• [What to do]
The lines needed are those below that contain the word "plus"; copy each one.

• [Revision comparison data]
☆ ☆ ☆ ☆

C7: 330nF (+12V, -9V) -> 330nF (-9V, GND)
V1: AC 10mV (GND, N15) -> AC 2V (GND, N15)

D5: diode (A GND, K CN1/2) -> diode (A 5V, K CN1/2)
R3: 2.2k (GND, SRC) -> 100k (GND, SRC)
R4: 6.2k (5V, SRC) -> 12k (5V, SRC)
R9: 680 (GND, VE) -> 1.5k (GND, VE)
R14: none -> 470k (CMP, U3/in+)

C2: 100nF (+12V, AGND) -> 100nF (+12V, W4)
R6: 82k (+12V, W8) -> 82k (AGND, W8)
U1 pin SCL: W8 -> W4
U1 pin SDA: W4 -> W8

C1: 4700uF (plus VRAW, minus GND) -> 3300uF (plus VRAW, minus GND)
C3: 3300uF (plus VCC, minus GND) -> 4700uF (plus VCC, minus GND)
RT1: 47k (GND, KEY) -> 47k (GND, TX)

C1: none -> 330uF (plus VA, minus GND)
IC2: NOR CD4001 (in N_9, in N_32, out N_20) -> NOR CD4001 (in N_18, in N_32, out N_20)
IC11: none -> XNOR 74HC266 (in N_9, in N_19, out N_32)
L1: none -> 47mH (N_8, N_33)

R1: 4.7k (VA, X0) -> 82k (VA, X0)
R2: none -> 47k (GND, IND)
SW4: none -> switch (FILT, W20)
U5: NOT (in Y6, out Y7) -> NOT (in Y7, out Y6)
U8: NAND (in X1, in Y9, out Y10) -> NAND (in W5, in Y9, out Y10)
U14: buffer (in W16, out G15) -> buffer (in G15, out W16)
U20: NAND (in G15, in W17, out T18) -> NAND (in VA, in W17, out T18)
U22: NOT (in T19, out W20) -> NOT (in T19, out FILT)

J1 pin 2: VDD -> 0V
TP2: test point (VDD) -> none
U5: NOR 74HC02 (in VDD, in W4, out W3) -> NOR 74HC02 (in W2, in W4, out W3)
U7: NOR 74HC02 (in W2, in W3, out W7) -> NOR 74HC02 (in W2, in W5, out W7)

☆ ☆ ☆ ☆

• [Response to the task]
C1: 4700uF (plus VRAW, minus GND) -> 3300uF (plus VRAW, minus GND)
C3: 3300uF (plus VCC, minus GND) -> 4700uF (plus VCC, minus GND)
C1: none -> 330uF (plus VA, minus GND)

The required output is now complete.